Work to be completed: In this exercise, every entry below is to be reproduced word for word.

Exercise materials:
-*-*-

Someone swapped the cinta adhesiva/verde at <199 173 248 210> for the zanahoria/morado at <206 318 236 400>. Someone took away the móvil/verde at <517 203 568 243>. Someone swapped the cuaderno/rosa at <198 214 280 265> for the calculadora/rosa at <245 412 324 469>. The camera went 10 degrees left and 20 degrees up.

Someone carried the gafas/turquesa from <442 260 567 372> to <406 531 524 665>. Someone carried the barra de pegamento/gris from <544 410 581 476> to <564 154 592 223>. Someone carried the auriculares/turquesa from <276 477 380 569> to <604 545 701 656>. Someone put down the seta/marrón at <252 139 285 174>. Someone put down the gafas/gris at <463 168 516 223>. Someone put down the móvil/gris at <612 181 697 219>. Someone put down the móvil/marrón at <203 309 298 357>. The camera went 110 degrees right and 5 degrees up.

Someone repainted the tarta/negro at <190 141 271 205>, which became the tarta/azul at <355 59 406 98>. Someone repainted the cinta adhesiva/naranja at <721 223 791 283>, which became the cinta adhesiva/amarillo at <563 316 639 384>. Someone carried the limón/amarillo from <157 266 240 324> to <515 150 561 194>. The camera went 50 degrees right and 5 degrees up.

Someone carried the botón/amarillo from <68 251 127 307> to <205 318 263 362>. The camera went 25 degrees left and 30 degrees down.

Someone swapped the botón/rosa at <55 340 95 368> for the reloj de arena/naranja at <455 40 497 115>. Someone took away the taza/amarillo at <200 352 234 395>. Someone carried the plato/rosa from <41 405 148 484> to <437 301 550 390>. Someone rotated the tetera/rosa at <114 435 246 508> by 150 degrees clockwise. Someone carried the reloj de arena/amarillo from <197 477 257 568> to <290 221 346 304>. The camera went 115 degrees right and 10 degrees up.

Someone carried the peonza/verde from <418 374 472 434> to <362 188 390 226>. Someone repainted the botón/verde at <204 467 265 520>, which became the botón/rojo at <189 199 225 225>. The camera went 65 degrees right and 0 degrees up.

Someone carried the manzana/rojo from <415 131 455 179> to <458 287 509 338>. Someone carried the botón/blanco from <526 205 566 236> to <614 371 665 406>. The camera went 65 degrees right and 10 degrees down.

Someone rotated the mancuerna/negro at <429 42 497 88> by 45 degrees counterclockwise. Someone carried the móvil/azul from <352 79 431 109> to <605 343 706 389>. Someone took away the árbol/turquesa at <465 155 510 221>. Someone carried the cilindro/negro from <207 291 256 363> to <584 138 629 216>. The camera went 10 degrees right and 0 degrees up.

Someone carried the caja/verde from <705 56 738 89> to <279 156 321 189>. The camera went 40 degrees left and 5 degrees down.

-*-*-

Result for this exercise:
Someone swapped the cinta adhesiva/verde at <199 173 248 210> for the zanahoria/morado at <206 318 236 400>. Someone took away the móvil/verde at <517 203 568 243>. Someone swapped the cuaderno/rosa at <198 214 280 265> for the calculadora/rosa at <245 412 324 469>. The camera went 10 degrees left and 20 degrees up.

Someone carried the gafas/turquesa from <442 260 567 372> to <406 531 524 665>. Someone carried the barra de pegamento/gris from <544 410 581 476> to <564 154 592 223>. Someone carried the auriculares/turquesa from <276 477 380 569> to <604 545 701 656>. Someone put down the seta/marrón at <252 139 285 174>. Someone put down the gafas/gris at <463 168 516 223>. Someone put down the móvil/gris at <612 181 697 219>. Someone put down the móvil/marrón at <203 309 298 357>. The camera went 110 degrees right and 5 degrees up.

Someone repainted the tarta/negro at <190 141 271 205>, which became the tarta/azul at <355 59 406 98>. Someone repainted the cinta adhesiva/naranja at <721 223 791 283>, which became the cinta adhesiva/amarillo at <563 316 639 384>. Someone carried the limón/amarillo from <157 266 240 324> to <515 150 561 194>. The camera went 50 degrees right and 5 degrees up.

Someone carried the botón/amarillo from <68 251 127 307> to <205 318 263 362>. The camera went 25 degrees left and 30 degrees down.

Someone swapped the botón/rosa at <55 340 95 368> for the reloj de arena/naranja at <455 40 497 115>. Someone took away the taza/amarillo at <200 352 234 395>. Someone carried the plato/rosa from <41 405 148 484> to <437 301 550 390>. Someone rotated the tetera/rosa at <114 435 246 508> by 150 degrees clockwise. Someone carried the reloj de arena/amarillo from <197 477 257 568> to <290 221 346 304>. The camera went 115 degrees right and 10 degrees up.

Someone carried the peonza/verde from <418 374 472 434> to <362 188 390 226>. Someone repainted the botón/verde at <204 467 265 520>, which became the botón/rojo at <189 199 225 225>. The camera went 65 degrees right and 0 degrees up.

Someone carried the manzana/rojo from <415 131 455 179> to <458 287 509 338>. Someone carried the botón/blanco from <526 205 566 236> to <614 371 665 406>. The camera went 65 degrees right and 10 degrees down.

Someone rotated the mancuerna/negro at <429 42 497 88> by 45 degrees counterclockwise. Someone carried the móvil/azul from <352 79 431 109> to <605 343 706 389>. Someone took away the árbol/turquesa at <465 155 510 221>. Someone carried the cilindro/negro from <207 291 256 363> to <584 138 629 216>. The camera went 10 degrees right and 0 degrees up.

Someone carried the caja/verde from <705 56 738 89> to <279 156 321 189>. The camera went 40 degrees left and 5 degrees down.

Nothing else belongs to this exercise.